= YOUR GOAL =
Go through the records and count the lines where the string "moved" occurs. Reply with the number only.

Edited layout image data

◇ ◇ ◇ ◇

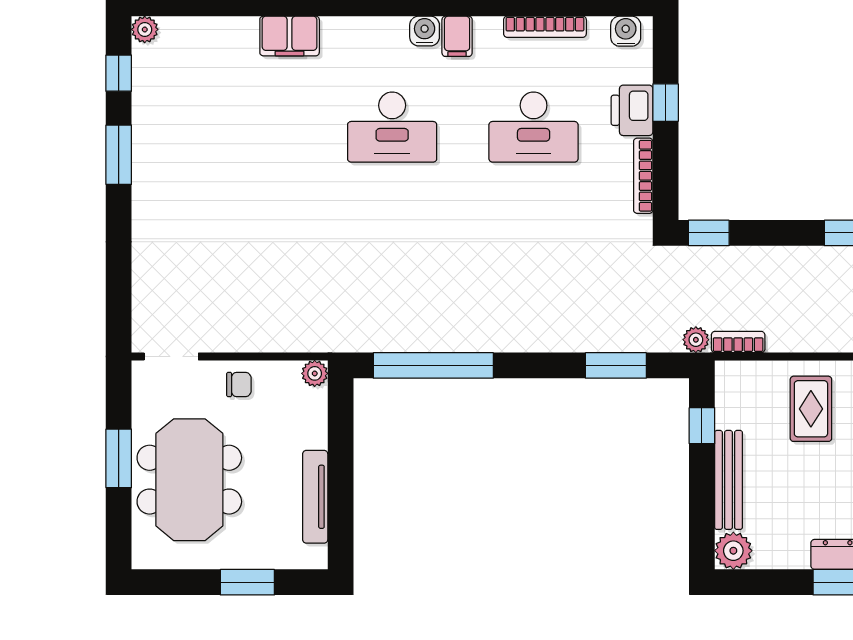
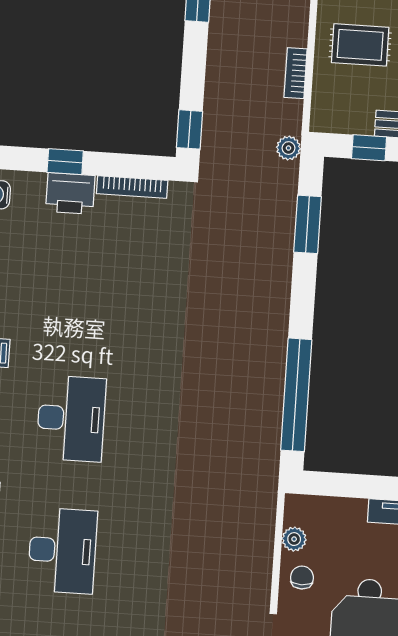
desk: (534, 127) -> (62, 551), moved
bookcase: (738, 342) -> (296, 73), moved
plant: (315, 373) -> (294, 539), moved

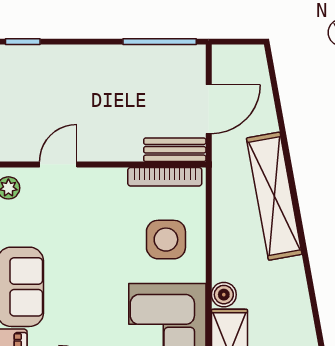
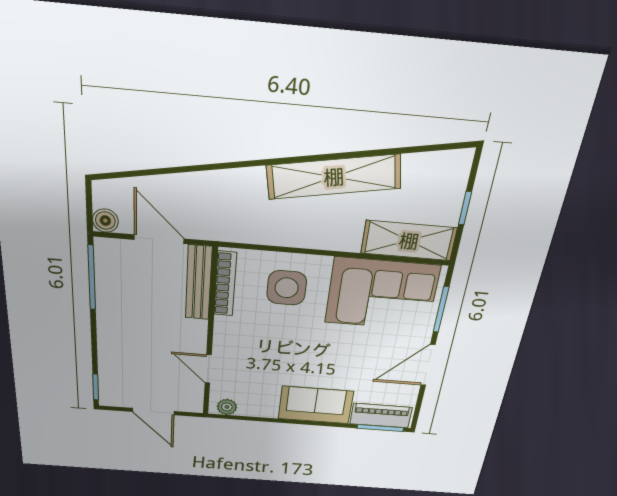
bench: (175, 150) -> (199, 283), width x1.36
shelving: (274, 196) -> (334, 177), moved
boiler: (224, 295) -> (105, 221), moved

◇ ◇ ◇ ◇

= SOLUTION FOR THIS TASK =
5